### [ROWS]
::::

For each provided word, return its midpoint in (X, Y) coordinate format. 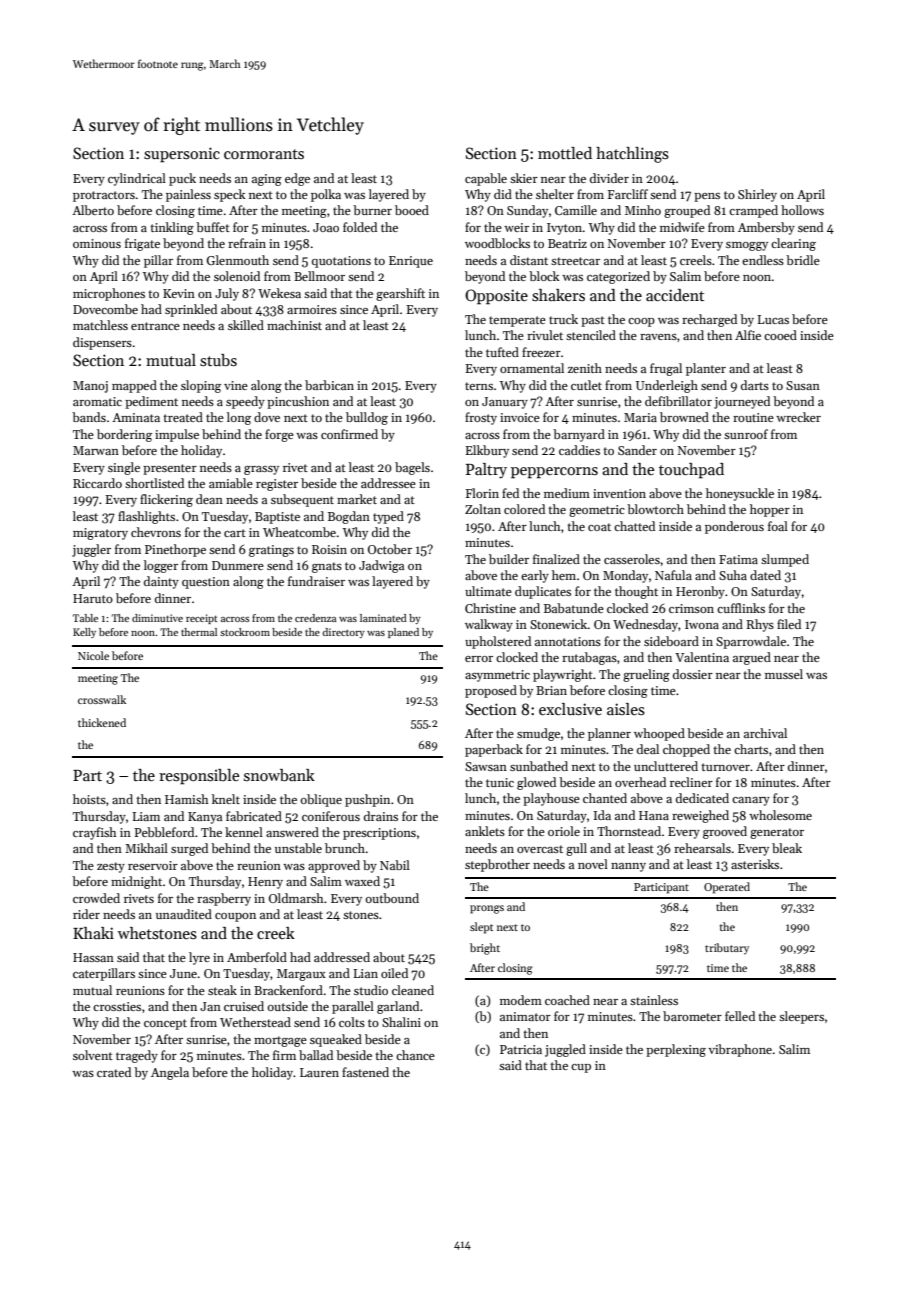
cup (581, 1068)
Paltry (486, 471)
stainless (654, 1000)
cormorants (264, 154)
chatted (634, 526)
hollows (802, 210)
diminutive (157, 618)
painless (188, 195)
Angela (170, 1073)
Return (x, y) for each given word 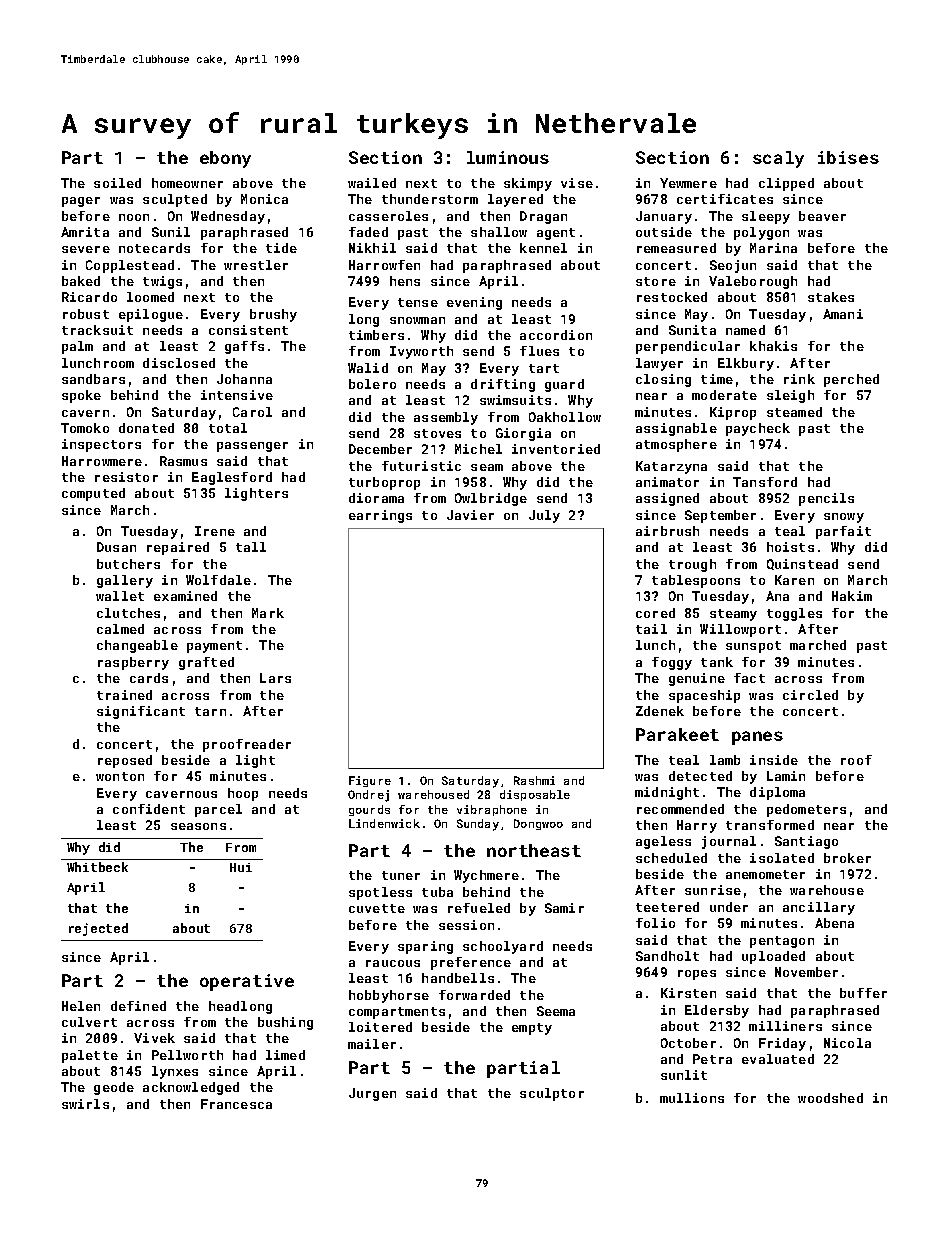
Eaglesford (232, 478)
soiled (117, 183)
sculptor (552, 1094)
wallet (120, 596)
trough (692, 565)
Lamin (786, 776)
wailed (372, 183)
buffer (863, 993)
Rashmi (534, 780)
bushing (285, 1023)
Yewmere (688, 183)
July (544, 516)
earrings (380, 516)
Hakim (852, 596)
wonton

::::

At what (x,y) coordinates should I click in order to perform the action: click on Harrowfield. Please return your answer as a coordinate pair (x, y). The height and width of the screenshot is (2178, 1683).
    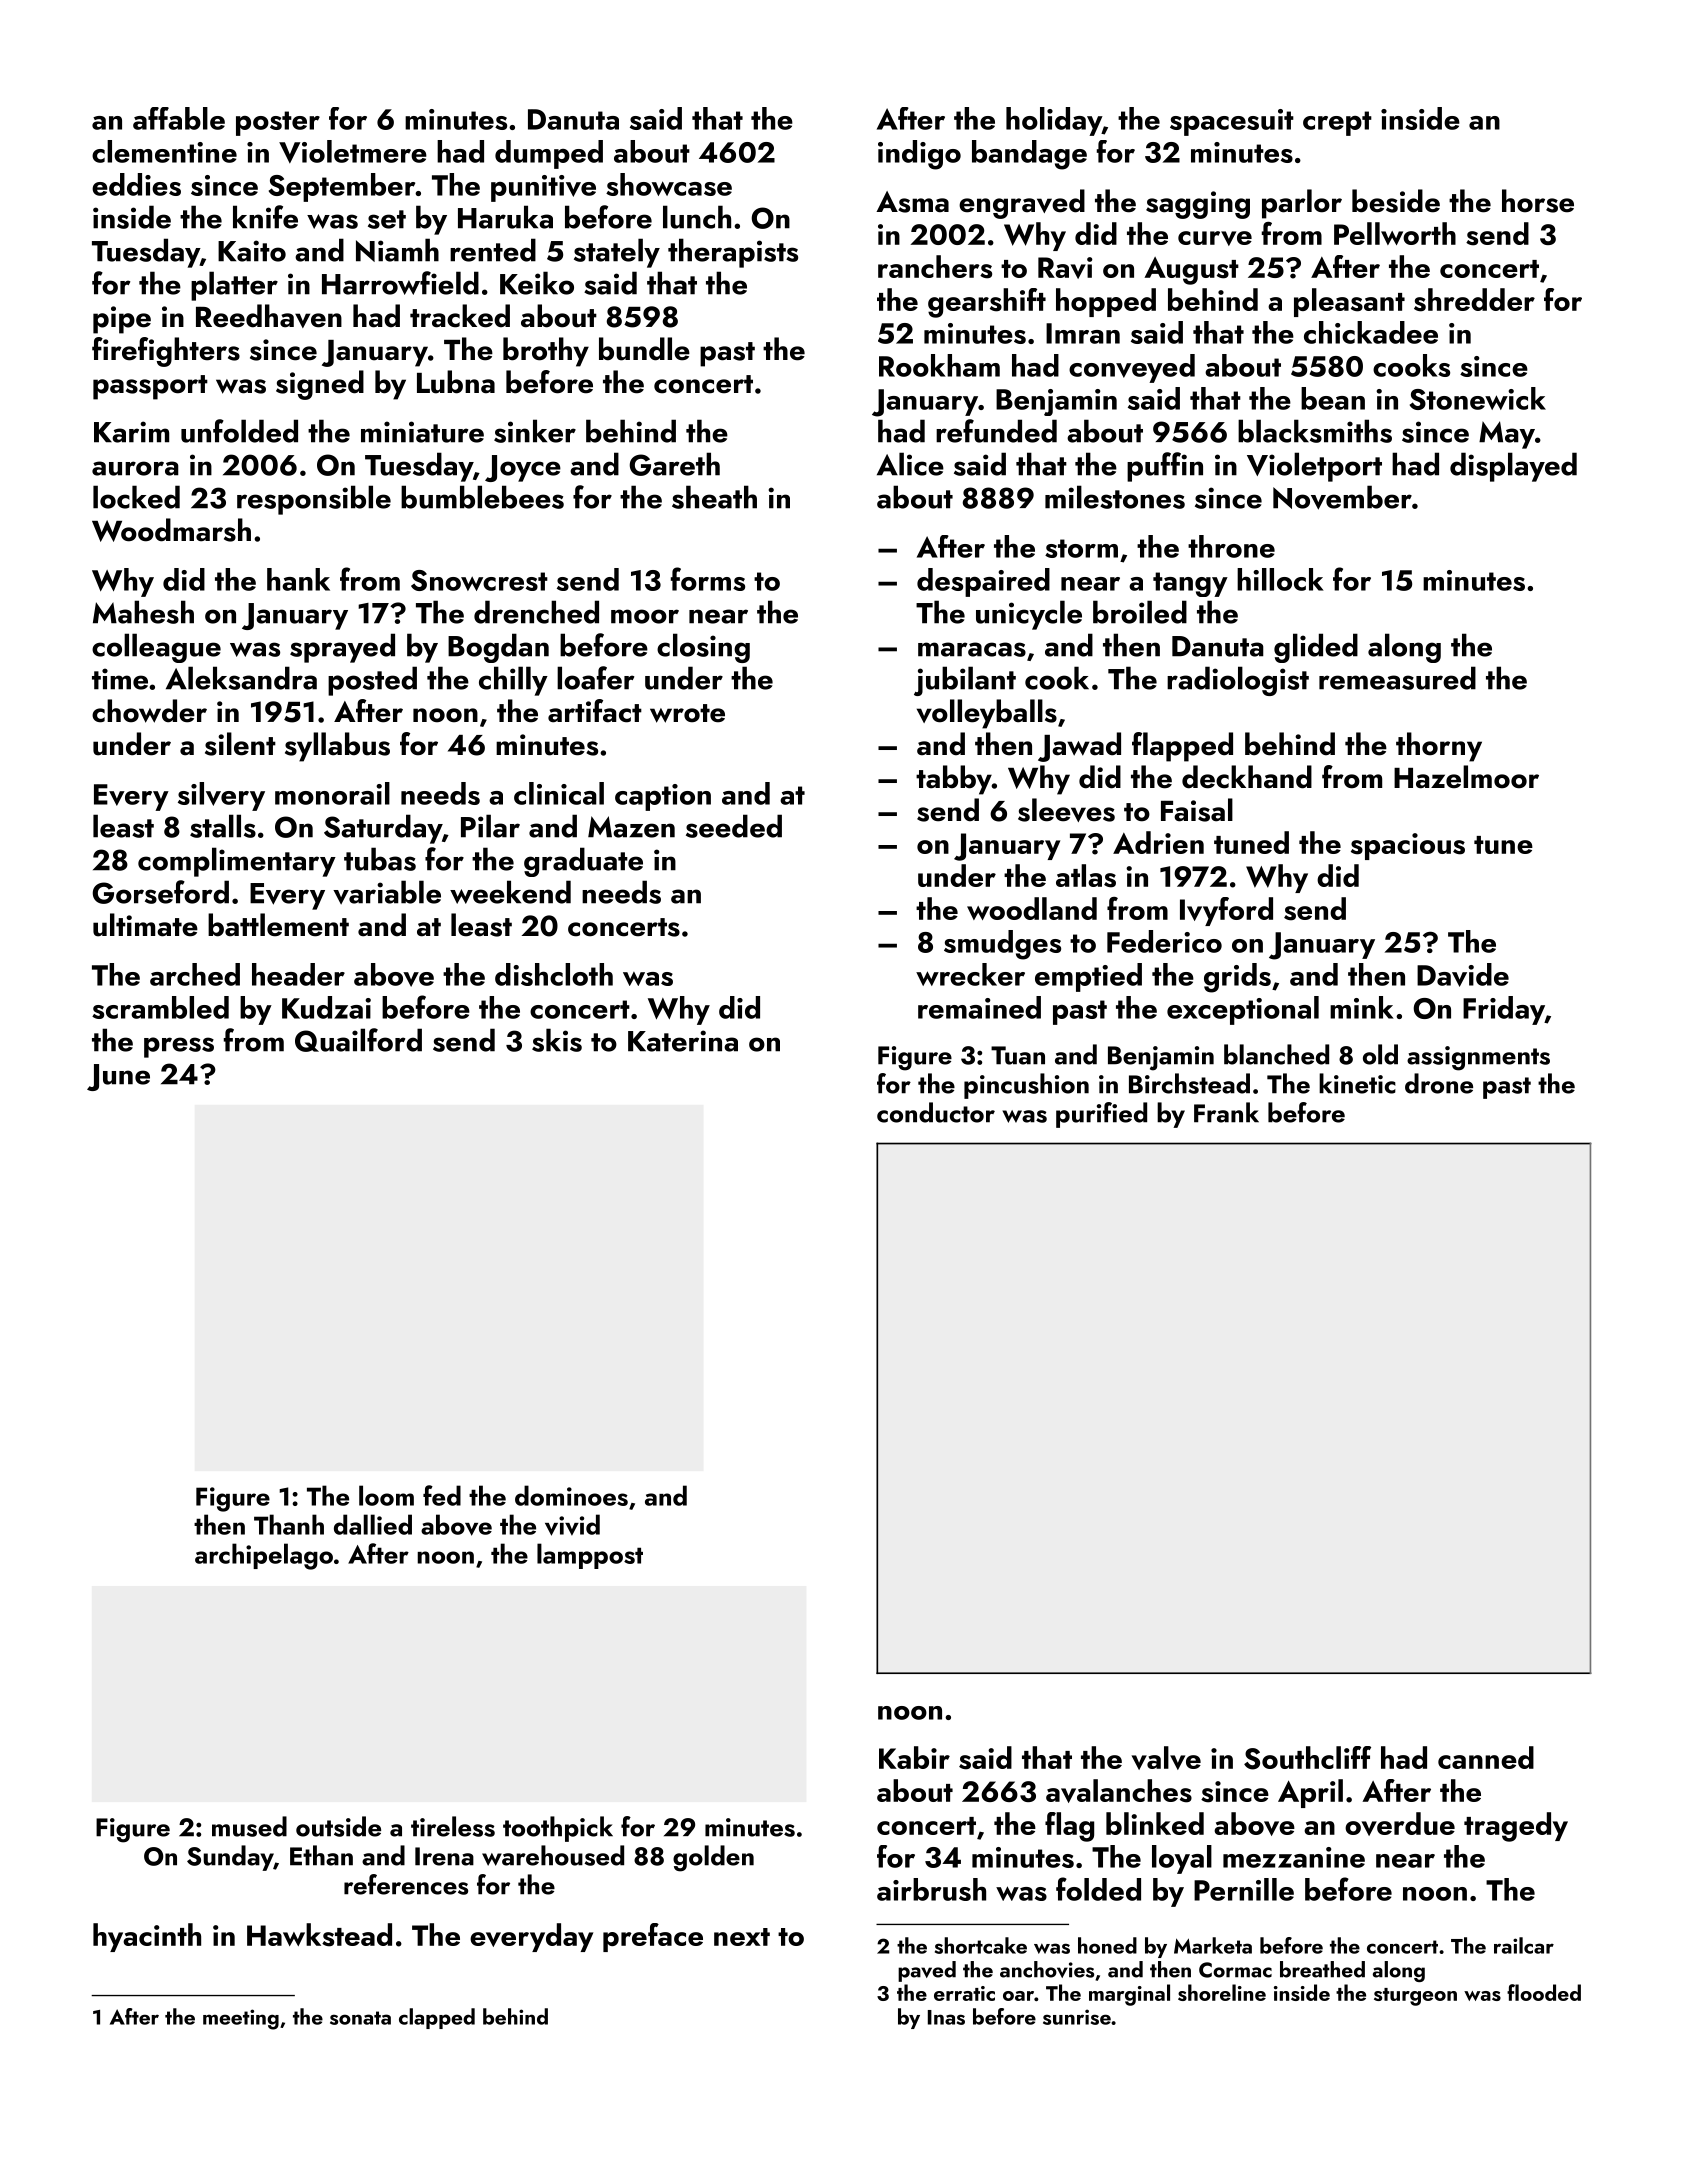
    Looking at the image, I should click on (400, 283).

::::

Pick out each line in the items above that contains the word "should" and copy those lines. Match the word's case.

At what (x,y) coordinates should I click in order to perform the action: click on Harrowfield. Please return your answer as a coordinate pair (x, y). The height and width of the screenshot is (2178, 1683).
    Looking at the image, I should click on (400, 283).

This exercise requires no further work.